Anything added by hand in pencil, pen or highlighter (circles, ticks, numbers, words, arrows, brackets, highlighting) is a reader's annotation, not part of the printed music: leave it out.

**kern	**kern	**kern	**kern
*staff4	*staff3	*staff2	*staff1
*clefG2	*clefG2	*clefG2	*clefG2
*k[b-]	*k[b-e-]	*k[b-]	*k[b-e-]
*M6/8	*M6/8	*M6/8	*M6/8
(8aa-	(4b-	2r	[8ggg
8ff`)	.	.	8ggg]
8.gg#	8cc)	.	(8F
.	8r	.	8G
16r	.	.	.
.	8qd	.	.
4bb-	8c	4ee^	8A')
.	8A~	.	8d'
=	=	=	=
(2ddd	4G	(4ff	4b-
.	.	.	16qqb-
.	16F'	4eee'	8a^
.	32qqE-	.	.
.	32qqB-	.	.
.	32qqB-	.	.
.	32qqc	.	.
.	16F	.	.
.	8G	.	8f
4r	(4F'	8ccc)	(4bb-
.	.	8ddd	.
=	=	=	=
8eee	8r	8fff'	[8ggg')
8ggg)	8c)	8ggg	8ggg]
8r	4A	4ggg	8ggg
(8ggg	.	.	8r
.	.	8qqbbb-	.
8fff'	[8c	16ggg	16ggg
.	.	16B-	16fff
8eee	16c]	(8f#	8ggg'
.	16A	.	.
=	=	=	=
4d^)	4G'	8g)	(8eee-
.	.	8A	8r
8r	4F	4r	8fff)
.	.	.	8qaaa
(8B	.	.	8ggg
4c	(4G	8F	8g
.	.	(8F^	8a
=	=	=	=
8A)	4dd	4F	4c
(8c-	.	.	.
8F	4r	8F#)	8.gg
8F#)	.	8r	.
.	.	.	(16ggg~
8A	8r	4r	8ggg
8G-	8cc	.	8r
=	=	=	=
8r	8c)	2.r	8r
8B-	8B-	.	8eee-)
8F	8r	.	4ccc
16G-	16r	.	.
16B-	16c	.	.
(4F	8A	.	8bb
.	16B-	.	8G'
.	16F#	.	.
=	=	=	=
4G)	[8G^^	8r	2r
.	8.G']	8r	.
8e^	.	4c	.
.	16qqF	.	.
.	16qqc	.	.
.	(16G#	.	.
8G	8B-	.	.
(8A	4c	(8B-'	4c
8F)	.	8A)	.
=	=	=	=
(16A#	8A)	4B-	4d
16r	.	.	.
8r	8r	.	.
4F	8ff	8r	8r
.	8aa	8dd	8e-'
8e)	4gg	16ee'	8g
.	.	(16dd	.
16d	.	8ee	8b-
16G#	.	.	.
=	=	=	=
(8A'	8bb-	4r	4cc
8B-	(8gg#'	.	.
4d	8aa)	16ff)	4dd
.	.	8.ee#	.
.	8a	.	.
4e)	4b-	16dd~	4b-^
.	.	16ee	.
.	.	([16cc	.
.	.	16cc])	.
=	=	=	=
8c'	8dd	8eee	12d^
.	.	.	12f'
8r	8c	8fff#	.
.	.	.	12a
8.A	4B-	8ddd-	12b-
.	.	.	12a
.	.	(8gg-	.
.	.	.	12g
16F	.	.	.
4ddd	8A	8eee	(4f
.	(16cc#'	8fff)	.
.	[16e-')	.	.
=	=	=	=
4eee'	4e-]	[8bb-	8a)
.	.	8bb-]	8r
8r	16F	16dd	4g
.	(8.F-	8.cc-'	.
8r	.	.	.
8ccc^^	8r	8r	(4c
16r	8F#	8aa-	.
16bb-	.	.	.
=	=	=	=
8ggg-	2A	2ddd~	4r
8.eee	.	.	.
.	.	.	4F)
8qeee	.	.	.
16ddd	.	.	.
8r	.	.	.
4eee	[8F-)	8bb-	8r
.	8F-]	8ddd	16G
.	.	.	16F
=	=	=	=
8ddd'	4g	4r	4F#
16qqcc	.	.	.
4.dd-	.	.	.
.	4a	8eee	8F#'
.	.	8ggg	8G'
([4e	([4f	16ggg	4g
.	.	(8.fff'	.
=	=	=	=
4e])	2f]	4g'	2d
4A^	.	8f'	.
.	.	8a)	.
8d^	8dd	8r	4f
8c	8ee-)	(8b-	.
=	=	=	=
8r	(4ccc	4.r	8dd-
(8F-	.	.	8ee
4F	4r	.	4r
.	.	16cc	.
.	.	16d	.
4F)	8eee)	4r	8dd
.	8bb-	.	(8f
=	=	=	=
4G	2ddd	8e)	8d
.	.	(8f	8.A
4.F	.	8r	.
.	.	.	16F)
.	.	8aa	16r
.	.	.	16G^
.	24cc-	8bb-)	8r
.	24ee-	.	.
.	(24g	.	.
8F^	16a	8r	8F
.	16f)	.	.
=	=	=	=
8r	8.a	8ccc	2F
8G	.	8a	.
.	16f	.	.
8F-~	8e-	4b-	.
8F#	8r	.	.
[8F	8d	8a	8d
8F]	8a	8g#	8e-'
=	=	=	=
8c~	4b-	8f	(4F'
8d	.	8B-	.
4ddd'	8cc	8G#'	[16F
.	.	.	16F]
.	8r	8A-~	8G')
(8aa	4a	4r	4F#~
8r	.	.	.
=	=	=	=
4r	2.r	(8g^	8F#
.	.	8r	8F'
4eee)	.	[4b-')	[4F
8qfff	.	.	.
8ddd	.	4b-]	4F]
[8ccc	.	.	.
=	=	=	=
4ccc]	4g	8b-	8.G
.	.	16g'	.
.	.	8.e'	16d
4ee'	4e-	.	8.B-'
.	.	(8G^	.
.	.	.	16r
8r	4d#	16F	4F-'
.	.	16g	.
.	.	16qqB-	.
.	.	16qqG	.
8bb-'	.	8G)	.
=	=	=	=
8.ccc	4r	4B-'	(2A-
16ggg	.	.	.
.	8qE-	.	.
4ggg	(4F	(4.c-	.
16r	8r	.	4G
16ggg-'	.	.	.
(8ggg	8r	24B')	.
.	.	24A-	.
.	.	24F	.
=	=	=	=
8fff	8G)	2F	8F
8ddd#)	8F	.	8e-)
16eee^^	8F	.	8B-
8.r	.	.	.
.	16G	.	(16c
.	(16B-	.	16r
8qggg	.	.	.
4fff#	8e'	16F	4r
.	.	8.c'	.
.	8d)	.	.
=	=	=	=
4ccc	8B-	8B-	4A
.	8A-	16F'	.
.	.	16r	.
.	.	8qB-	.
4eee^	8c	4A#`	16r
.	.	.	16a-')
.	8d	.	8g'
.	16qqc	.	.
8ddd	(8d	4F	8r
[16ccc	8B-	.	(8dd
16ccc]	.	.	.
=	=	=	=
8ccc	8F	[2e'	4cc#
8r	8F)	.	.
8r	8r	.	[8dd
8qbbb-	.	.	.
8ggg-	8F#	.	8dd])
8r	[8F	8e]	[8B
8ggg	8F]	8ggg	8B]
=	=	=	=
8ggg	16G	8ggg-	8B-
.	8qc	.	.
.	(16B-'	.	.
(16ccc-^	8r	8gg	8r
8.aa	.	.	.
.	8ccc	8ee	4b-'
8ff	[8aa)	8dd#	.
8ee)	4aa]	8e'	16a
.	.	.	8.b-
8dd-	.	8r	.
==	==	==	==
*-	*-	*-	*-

**EXERCISE OBJECTIVE:** Collect every row above that contains the string "part", treating uppercase and lowercase letters as distinct.

**RESULT OF THIS TASK:**
Anything added by hand in pencil, pen or highlighter (circles, ticks, numbers, words, arrows, brackets, highlighting) is a reader's annotation, not part of the printed music: leave it out.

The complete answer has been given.